Given the entries that follow, write out exactly the lines starting at the one containing "D2: diode (A N15, K N24) -> none" and ending at the one containing "U2: XNOR (in", both ends included, and only those.

++++++++++

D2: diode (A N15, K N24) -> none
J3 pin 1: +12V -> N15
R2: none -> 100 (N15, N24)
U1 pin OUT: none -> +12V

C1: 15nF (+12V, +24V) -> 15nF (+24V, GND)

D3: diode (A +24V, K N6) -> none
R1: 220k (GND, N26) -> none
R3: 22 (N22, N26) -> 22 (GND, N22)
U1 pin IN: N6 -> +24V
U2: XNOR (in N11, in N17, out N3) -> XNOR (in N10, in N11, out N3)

++++++++++

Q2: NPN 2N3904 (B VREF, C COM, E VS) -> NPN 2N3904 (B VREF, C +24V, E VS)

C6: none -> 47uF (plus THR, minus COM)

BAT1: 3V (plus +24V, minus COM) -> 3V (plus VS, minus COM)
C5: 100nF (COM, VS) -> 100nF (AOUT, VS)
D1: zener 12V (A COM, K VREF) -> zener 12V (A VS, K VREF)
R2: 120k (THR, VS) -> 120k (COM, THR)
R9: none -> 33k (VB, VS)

++++++++++

### ANSWER FOR THIS EXERCISE:
D2: diode (A N15, K N24) -> none
J3 pin 1: +12V -> N15
R2: none -> 100 (N15, N24)
U1 pin OUT: none -> +12V

C1: 15nF (+12V, +24V) -> 15nF (+24V, GND)

D3: diode (A +24V, K N6) -> none
R1: 220k (GND, N26) -> none
R3: 22 (N22, N26) -> 22 (GND, N22)
U1 pin IN: N6 -> +24V
U2: XNOR (in N11, in N17, out N3) -> XNOR (in N10, in N11, out N3)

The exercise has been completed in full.